EXERCISE INSTRUCTIONS — Every line of the material below that holds the string "none" should be copied.

PROVIDED ENTRIES —

BEGIN

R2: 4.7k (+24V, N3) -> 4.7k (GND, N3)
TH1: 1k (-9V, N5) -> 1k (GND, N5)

END
BEGIN

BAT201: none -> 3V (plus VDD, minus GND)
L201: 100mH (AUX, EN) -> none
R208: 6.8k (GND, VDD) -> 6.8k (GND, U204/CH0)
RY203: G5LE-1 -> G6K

END

TASK RESULT —
BAT201: none -> 3V (plus VDD, minus GND)
L201: 100mH (AUX, EN) -> none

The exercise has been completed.